In the records, each line holding "plus" must be reported.

* * * * * * *

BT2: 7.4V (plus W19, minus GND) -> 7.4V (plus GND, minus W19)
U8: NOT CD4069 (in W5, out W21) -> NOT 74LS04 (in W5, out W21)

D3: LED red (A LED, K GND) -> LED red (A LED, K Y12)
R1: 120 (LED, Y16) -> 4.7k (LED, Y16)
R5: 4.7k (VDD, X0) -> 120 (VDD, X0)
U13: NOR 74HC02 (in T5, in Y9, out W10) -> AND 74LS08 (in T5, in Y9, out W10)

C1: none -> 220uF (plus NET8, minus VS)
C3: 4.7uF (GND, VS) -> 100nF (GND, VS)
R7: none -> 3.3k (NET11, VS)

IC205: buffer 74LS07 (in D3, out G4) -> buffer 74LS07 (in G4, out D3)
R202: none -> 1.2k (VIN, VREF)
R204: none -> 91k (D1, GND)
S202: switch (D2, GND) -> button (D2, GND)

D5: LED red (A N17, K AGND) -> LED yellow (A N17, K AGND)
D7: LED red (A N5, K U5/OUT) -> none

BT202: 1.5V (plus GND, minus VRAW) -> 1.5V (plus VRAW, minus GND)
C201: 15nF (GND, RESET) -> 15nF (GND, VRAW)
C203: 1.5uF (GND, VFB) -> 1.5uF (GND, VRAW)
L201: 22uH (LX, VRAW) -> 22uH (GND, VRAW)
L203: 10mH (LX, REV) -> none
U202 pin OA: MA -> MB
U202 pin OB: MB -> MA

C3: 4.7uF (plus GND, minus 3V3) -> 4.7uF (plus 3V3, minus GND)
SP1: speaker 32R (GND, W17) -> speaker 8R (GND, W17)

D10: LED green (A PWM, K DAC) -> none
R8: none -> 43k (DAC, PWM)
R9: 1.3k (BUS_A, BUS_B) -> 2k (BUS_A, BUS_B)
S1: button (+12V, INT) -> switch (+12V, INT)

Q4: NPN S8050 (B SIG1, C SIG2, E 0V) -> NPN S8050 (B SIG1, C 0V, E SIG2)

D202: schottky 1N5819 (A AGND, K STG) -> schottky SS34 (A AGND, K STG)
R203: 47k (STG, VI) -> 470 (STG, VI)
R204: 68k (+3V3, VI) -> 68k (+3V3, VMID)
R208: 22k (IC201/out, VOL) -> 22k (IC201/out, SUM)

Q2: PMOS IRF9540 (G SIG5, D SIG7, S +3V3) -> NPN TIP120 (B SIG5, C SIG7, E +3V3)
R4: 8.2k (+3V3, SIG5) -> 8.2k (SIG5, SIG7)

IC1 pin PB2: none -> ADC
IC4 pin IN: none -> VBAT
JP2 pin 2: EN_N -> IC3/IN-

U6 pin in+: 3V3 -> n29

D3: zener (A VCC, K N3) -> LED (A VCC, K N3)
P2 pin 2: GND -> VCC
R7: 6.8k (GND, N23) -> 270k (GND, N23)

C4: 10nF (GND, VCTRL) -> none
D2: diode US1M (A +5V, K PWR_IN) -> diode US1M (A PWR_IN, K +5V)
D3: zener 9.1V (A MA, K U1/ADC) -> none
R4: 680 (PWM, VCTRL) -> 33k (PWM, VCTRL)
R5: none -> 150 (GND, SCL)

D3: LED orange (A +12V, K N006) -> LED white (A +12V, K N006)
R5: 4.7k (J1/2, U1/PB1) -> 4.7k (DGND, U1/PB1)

* * * * * * *

Completed exercise:
BT2: 7.4V (plus W19, minus GND) -> 7.4V (plus GND, minus W19)
C1: none -> 220uF (plus NET8, minus VS)
BT202: 1.5V (plus GND, minus VRAW) -> 1.5V (plus VRAW, minus GND)
C3: 4.7uF (plus GND, minus 3V3) -> 4.7uF (plus 3V3, minus GND)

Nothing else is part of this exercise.